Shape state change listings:
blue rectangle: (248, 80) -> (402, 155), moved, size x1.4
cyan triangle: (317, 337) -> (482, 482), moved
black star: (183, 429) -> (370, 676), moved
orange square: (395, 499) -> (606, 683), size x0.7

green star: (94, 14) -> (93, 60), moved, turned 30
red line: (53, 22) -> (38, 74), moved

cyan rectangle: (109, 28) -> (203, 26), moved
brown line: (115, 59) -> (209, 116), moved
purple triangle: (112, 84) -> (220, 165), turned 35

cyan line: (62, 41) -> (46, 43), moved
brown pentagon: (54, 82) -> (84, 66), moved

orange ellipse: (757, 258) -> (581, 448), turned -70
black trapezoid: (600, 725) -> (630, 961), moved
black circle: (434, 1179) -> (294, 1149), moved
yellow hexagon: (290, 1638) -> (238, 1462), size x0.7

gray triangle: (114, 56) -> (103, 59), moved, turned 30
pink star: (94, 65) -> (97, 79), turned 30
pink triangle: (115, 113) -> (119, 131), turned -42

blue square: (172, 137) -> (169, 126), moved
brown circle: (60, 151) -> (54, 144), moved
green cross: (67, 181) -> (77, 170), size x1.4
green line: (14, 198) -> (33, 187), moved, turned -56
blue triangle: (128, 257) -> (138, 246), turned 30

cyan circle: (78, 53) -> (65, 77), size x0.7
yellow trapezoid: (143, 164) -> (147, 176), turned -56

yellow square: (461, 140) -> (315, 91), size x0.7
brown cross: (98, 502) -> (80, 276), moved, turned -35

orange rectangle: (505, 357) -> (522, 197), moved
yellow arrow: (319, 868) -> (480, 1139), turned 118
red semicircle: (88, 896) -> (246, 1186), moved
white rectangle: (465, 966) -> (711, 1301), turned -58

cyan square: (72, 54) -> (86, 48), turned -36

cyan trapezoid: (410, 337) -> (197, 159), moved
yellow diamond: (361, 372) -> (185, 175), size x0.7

WHAT THIS TASK INVOLVES »
Gather from the entries above all lines that include the string "cross".

ANSWER SECTION »
green cross: (67, 181) -> (77, 170), size x1.4
brown cross: (98, 502) -> (80, 276), moved, turned -35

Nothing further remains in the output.